EXERCISE BRIEF >>
The result should be every line of the listing that contains "left".

INPUT >>

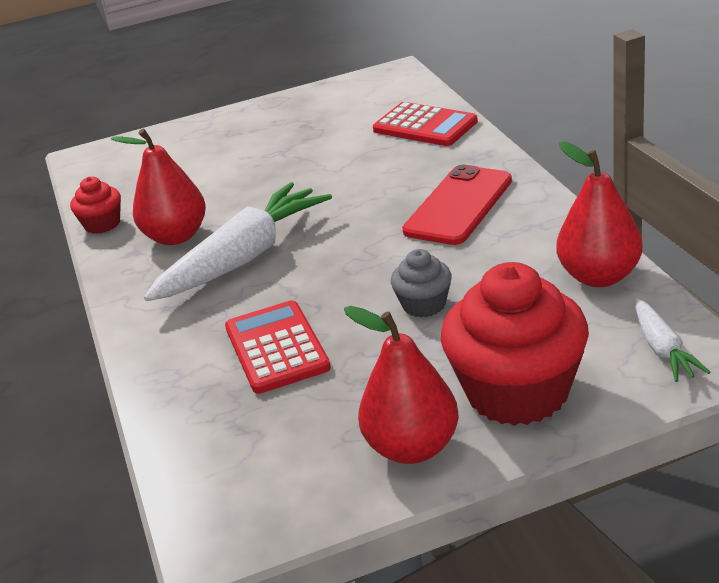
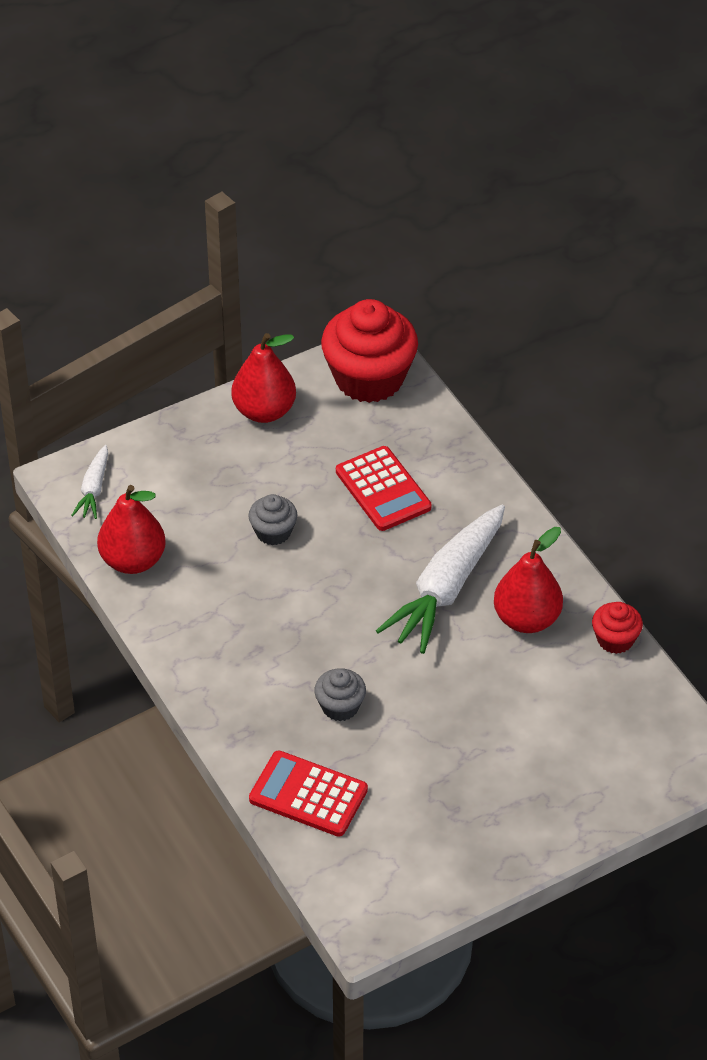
camera: 165 degrees right, 15 degrees up
(383, 174) = (340, 706): none -> grey cupcake
(458, 206) = (257, 654): red phone -> none
(517, 392) = (197, 453): red cupcake -> red cupcake (369, 378)
(663, 349) = (93, 489): white carrot -> white carrot turned 150 degrees counterclockwise

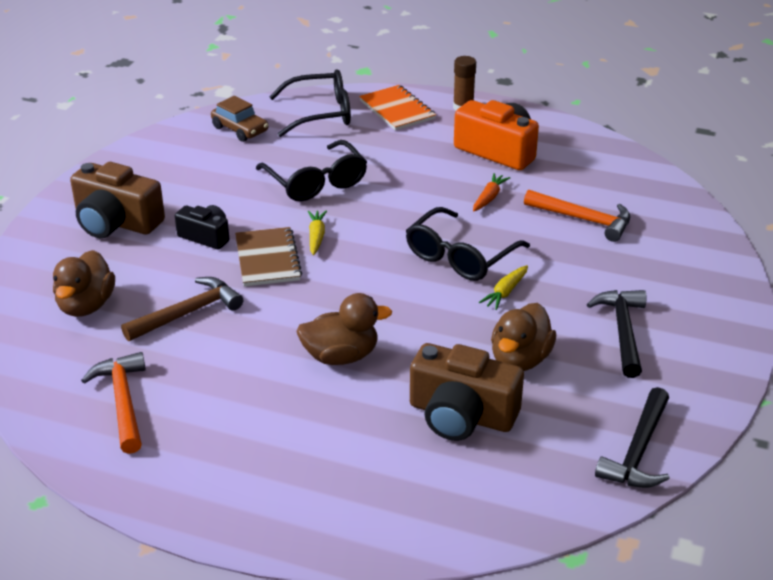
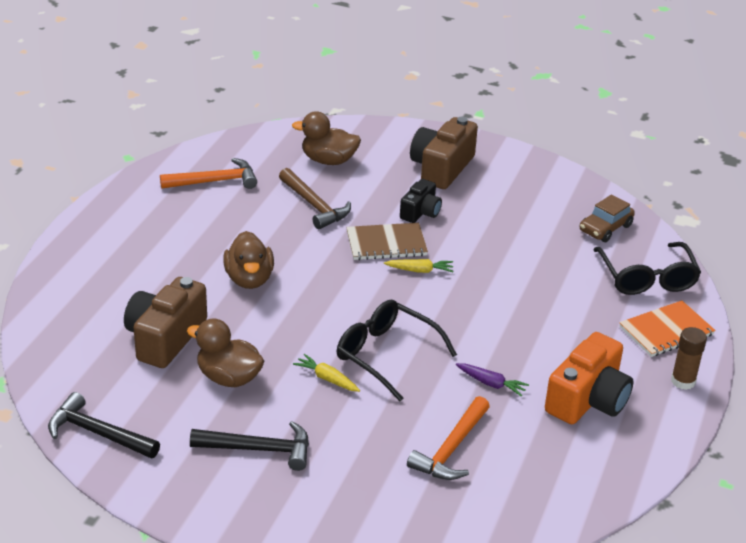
camera: 90 degrees right, 0 degrees up
(316, 182) = (512, 272): black glasses -> none
(489, 198) = (491, 383): orange carrot -> purple carrot

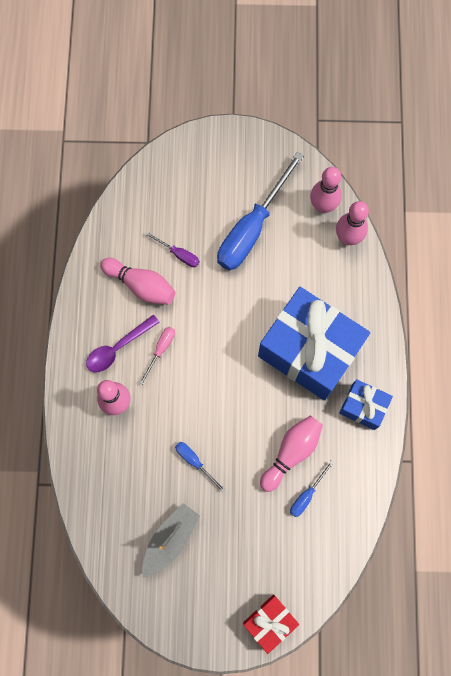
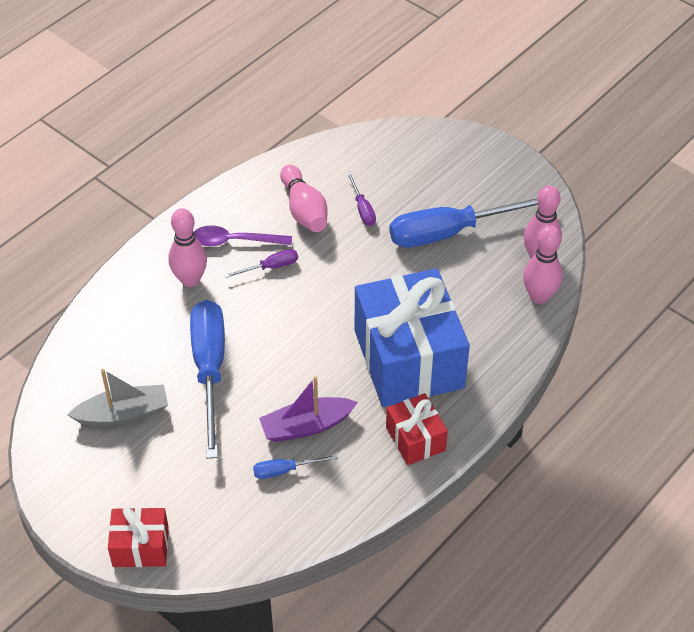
camera: 40 degrees right, 25 degrees down
(161, 350) = (270, 267): pink screwdriver -> purple screwdriver
(195, 462) = (210, 370): blue screwdriver -> blue screwdriver, size x2.29
(291, 452) = (306, 426): pink bowling pin -> purple boat
(363, 407) = (415, 439): blue gift -> red gift

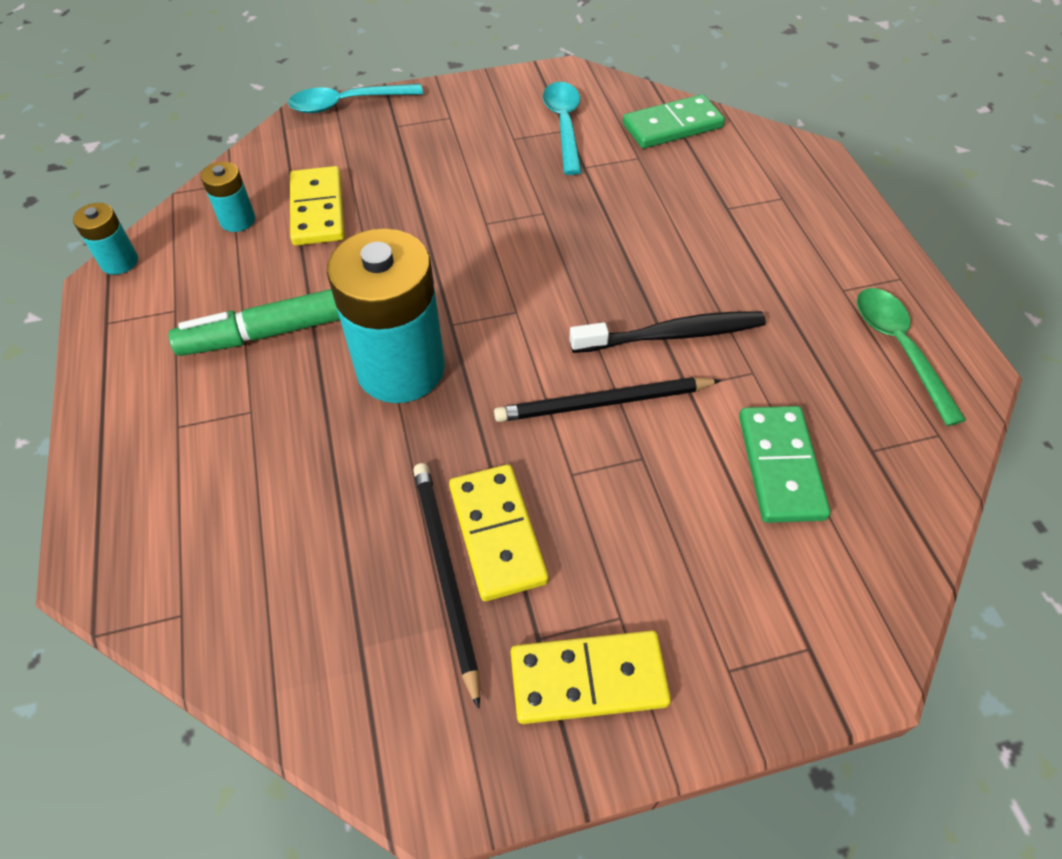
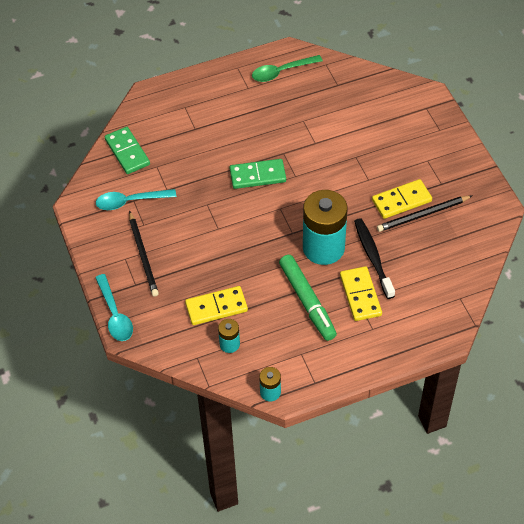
camera: 95 degrees left, 0 degrees up
(588, 679) = (453, 168): yellow domino -> yellow domino (360, 295)
(603, 403) = (329, 171): black pencil -> black pencil (143, 256)
(672, 335) = (286, 148): black toothbrush -> black toothbrush (373, 257)
(780, 466) = (351, 113): green domino -> green domino (257, 176)

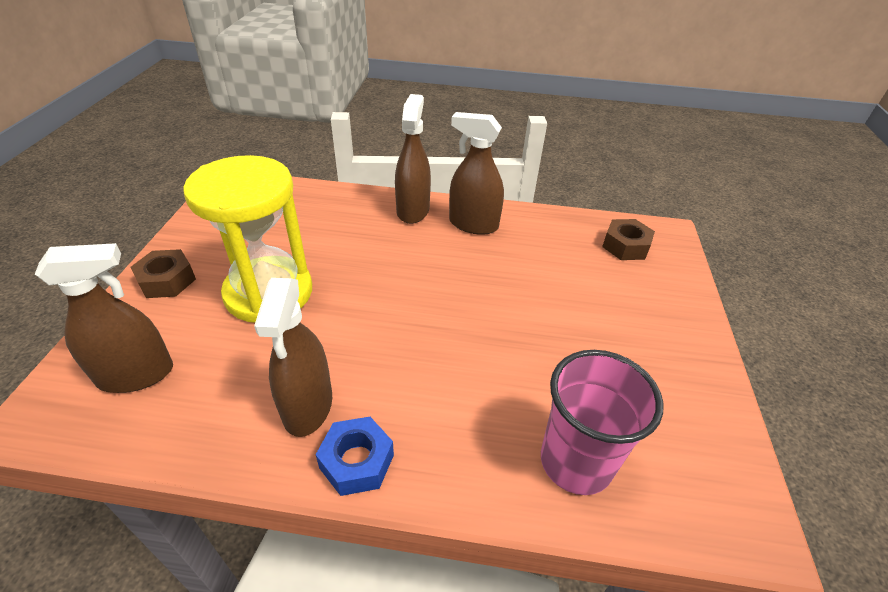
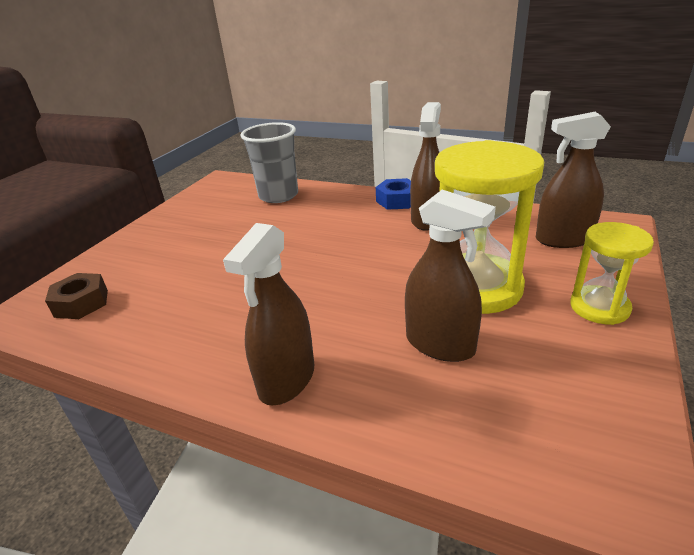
camera: 160 degrees left, 10 degrees down
(167, 280) = (599, 307): brown nut -> yellow hourglass
(473, 224) = (219, 346): brown spray bottle -> brown spray bottle (440, 344)
(576, 462) = (278, 196): pink cup -> grey cup

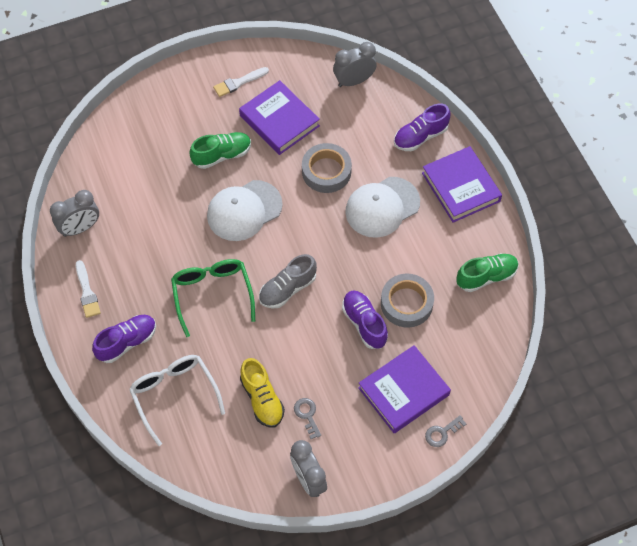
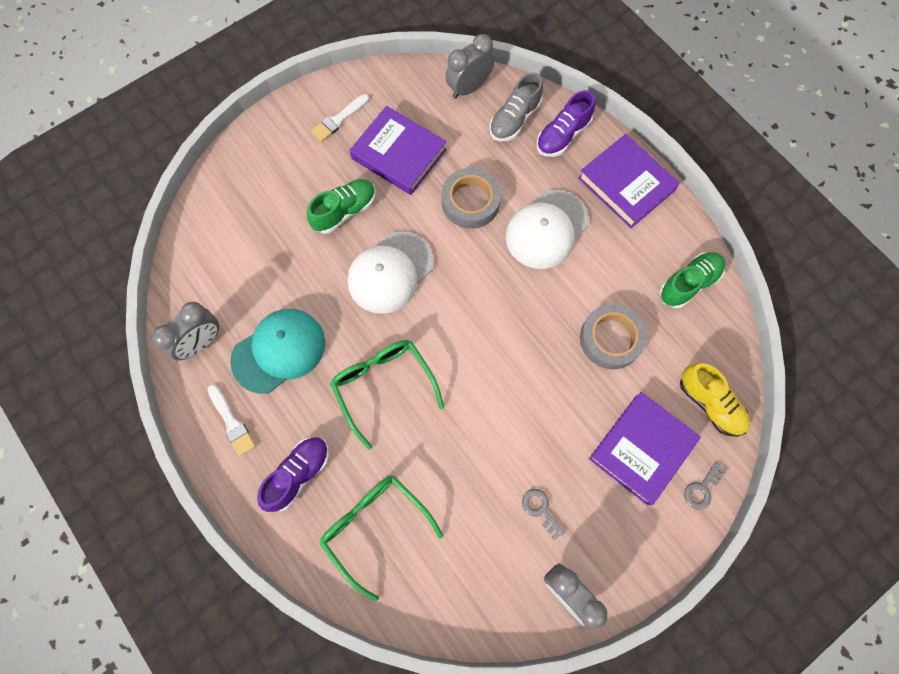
camera: 15 degrees left, 10 degrees up
(138, 249) = (279, 351): none -> turquoise cap
(174, 395) = (376, 528): white glasses -> green glasses
(262, 399) = (481, 504): yellow shoe -> yellow shoe (710, 404)
(287, 289) = (469, 356): grey shoe -> grey shoe (514, 119)
(364, 323) = (570, 376): purple shoe -> none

RESULT >>
camera: 95 degrees left, 0 degrees up
camera: 160 degrees left, 10 degrees down
camera: 15 degrees left, 10 degrees up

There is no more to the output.